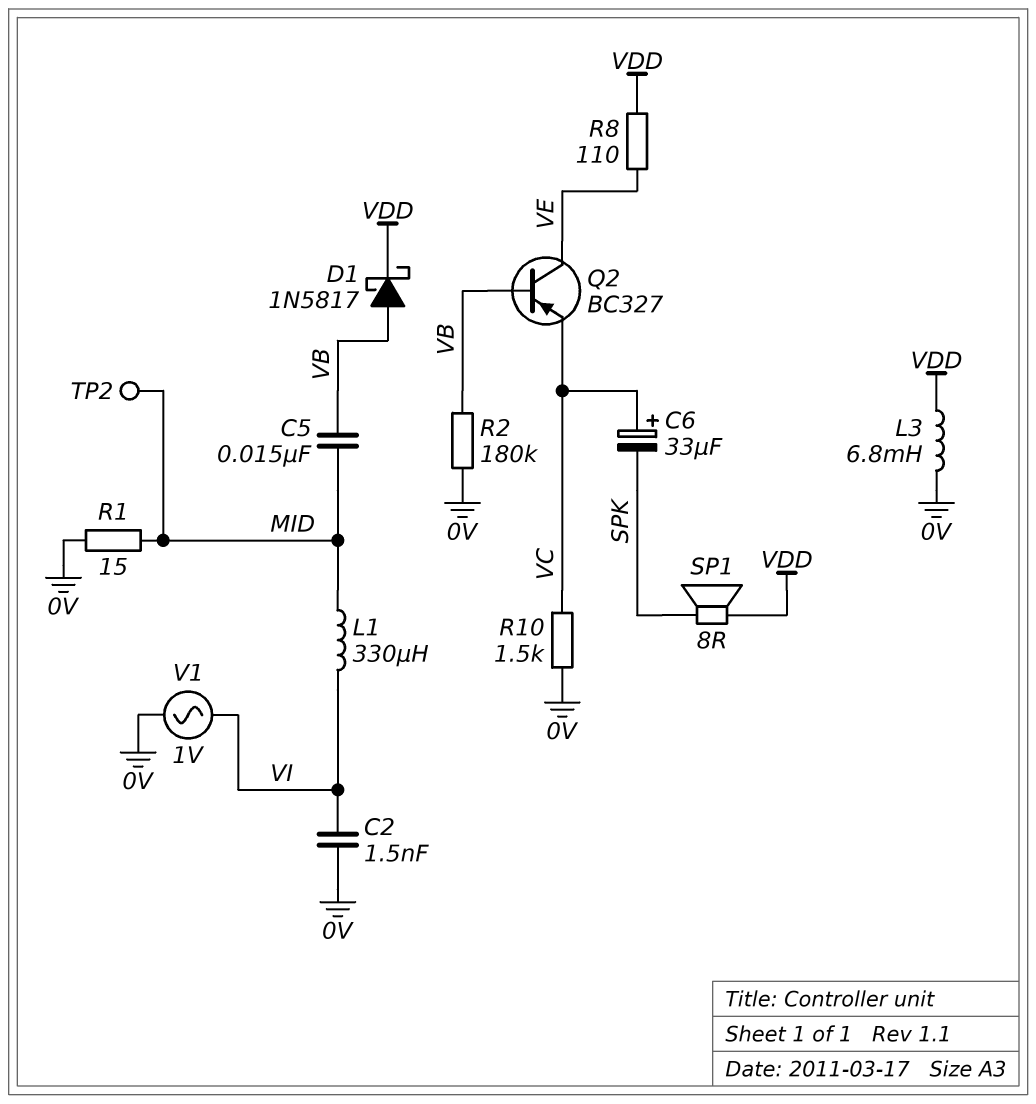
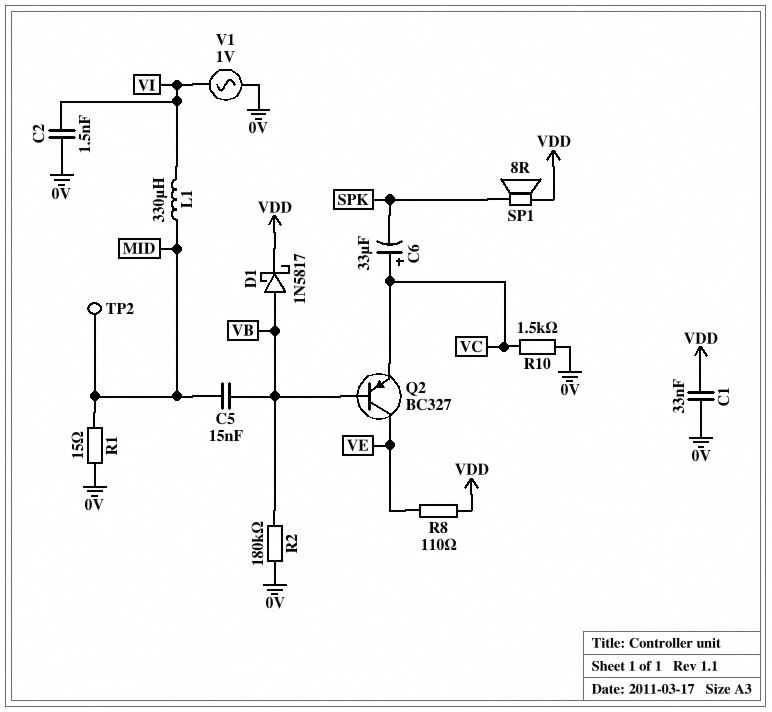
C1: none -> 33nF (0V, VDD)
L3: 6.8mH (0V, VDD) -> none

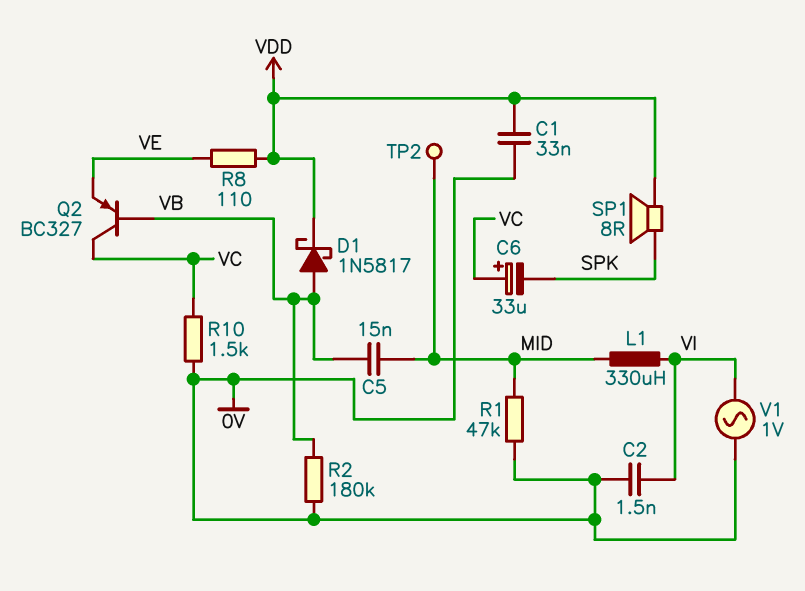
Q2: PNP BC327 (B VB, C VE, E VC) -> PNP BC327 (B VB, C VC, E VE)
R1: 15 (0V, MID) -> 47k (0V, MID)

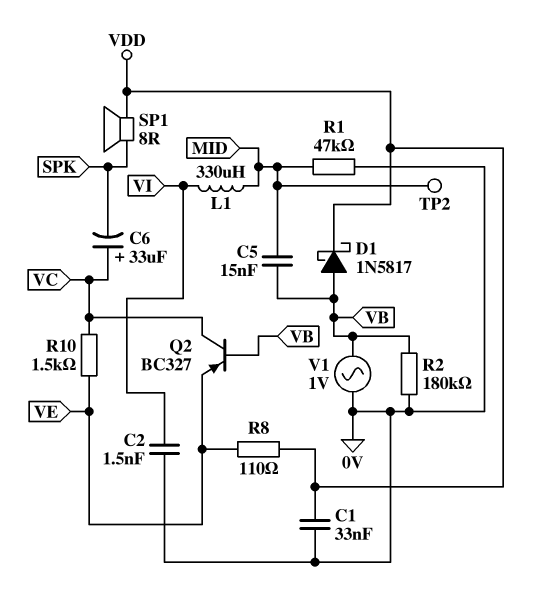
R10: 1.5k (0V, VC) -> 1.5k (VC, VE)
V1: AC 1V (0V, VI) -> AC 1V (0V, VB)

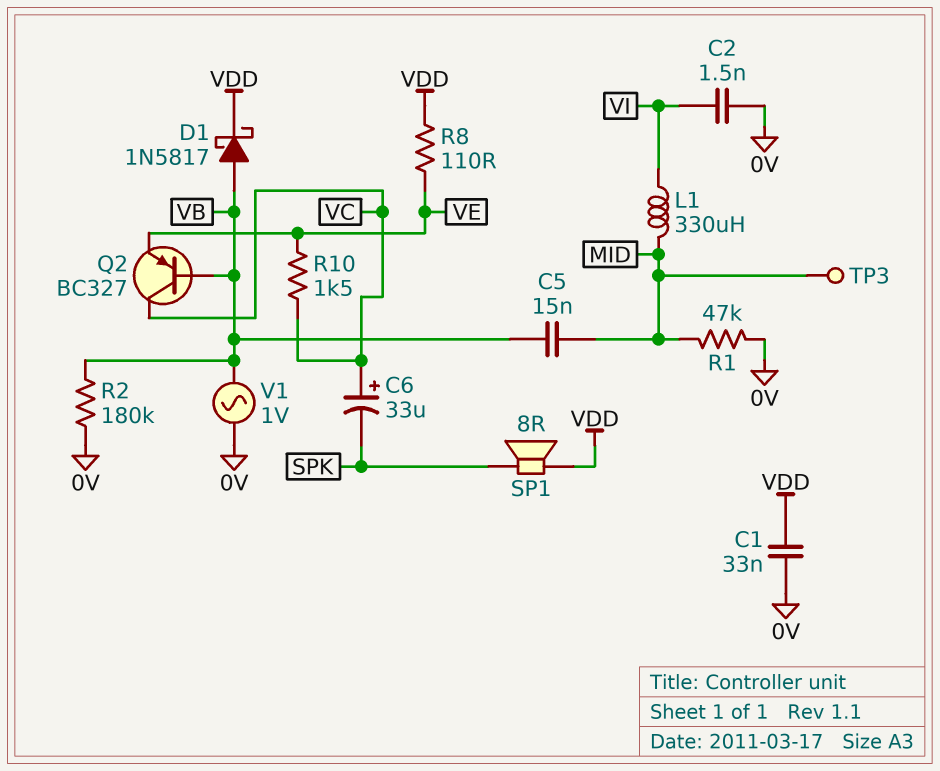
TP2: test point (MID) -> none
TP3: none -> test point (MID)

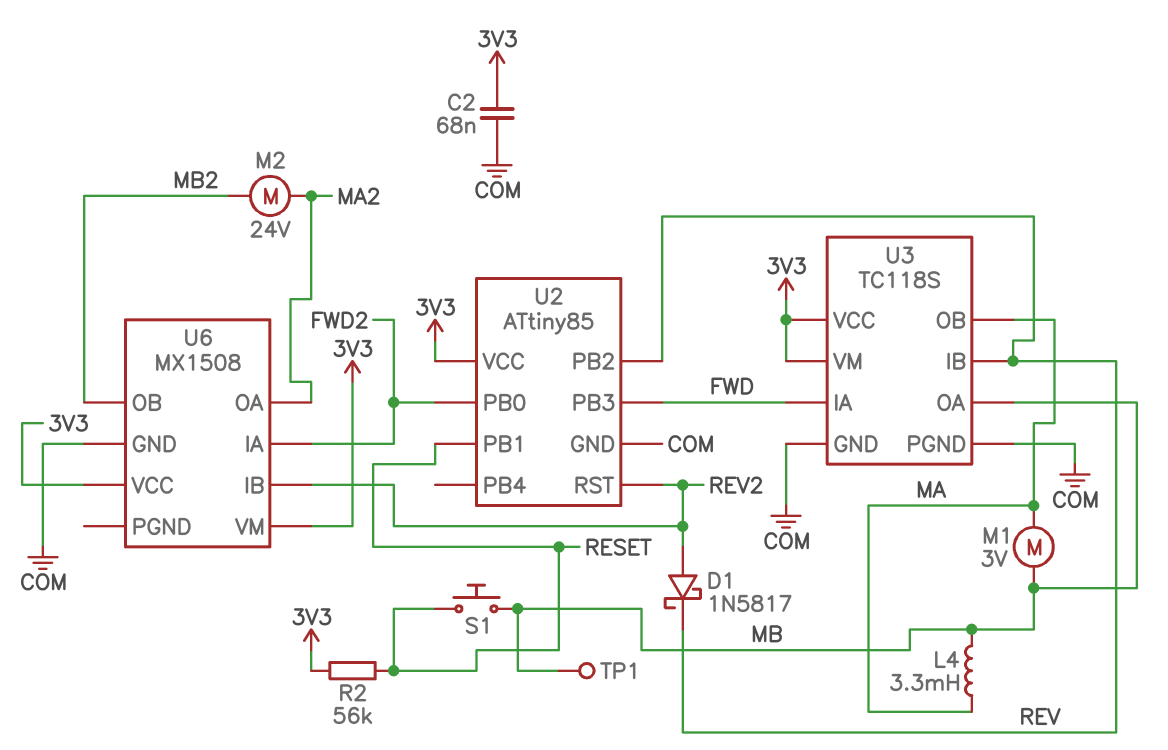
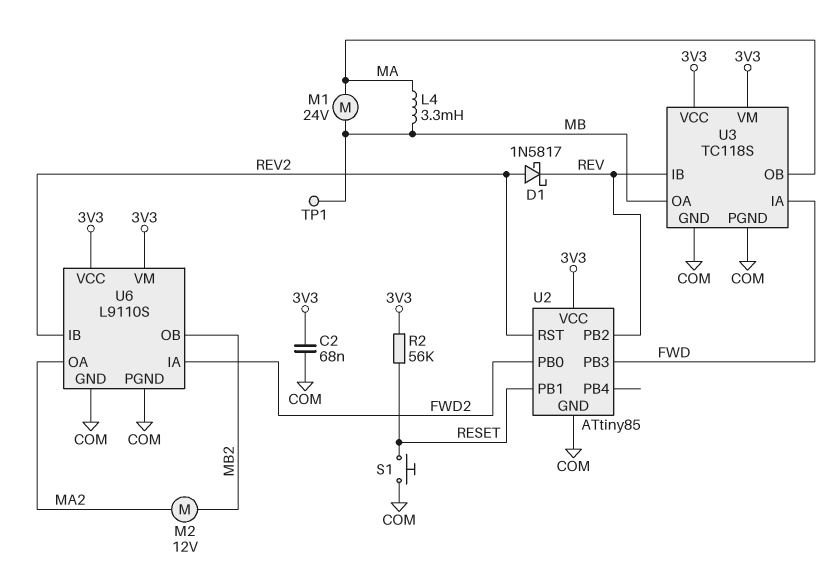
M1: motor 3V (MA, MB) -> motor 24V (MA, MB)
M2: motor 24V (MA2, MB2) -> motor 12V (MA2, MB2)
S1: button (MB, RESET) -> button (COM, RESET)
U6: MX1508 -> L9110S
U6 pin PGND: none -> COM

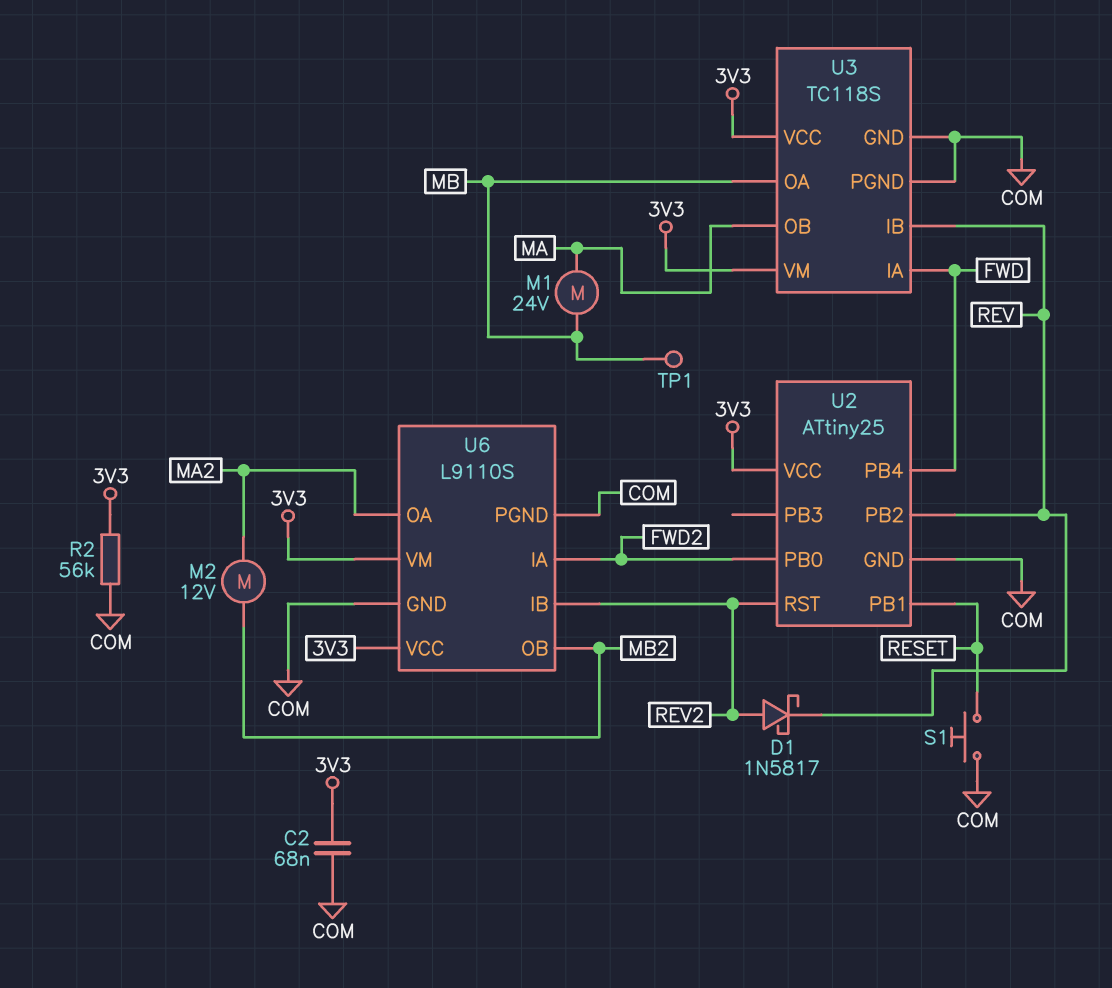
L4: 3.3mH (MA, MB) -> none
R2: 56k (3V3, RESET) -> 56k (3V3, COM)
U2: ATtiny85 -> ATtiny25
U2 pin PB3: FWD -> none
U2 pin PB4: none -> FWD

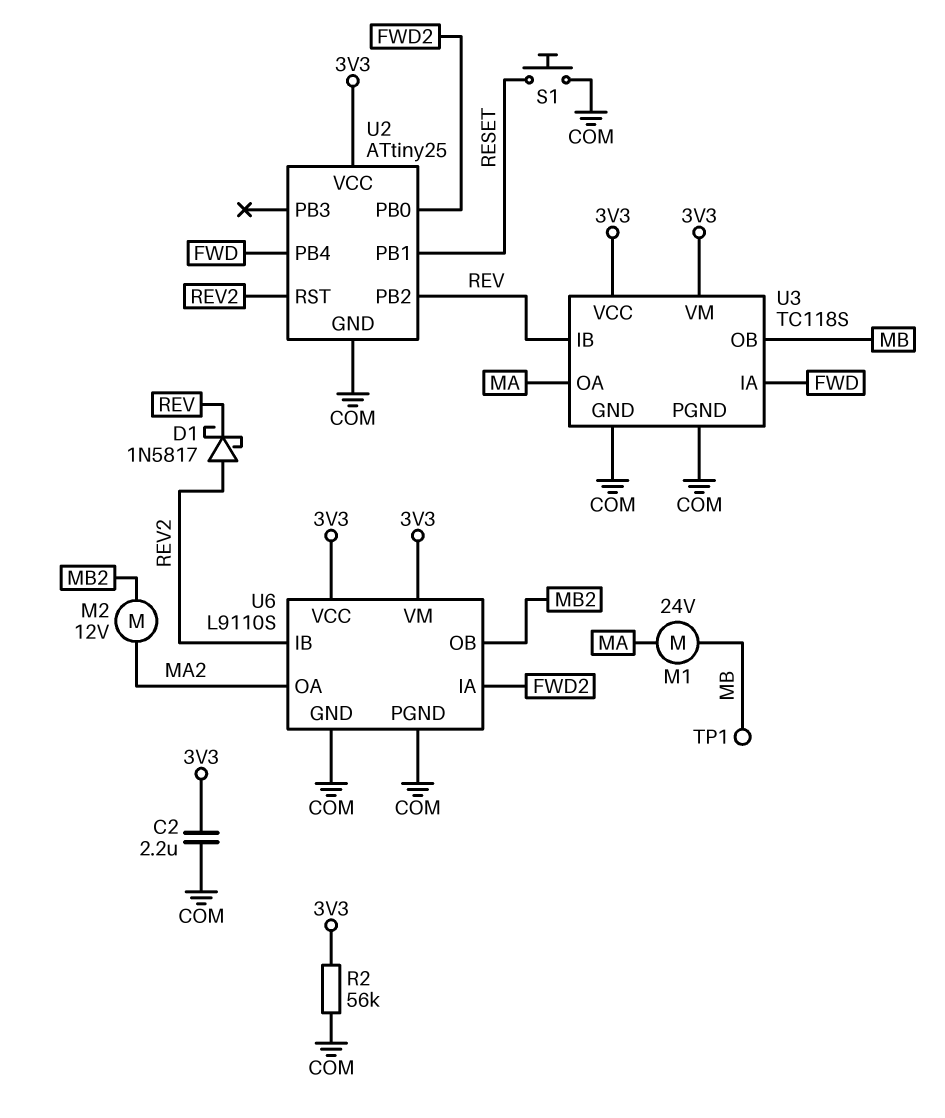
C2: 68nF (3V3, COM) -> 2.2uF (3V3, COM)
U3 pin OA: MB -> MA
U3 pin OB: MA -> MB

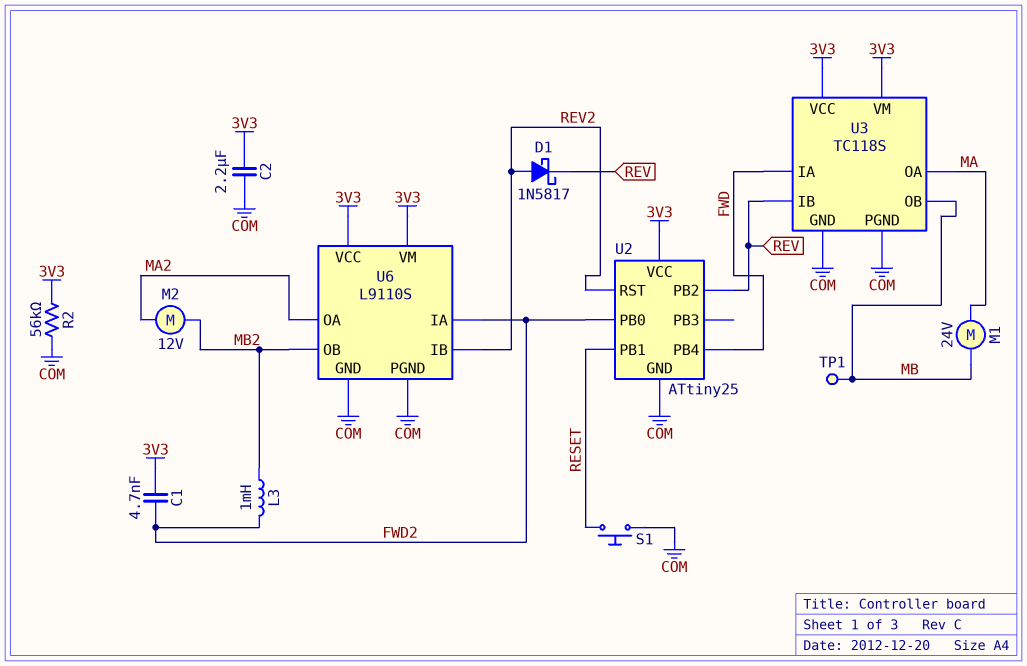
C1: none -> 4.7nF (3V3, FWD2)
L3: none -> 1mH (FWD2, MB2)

————

▶ **DESCRIPTION OF THE TASK**: Your task is to copy exactly the lines from the line containing "U2 pin PB3: FWD -> none" through the final line of the listing above and to omit every picture.

▶ **TASK RESPONSE**:
U2 pin PB3: FWD -> none
U2 pin PB4: none -> FWD

C2: 68nF (3V3, COM) -> 2.2uF (3V3, COM)
U3 pin OA: MB -> MA
U3 pin OB: MA -> MB

C1: none -> 4.7nF (3V3, FWD2)
L3: none -> 1mH (FWD2, MB2)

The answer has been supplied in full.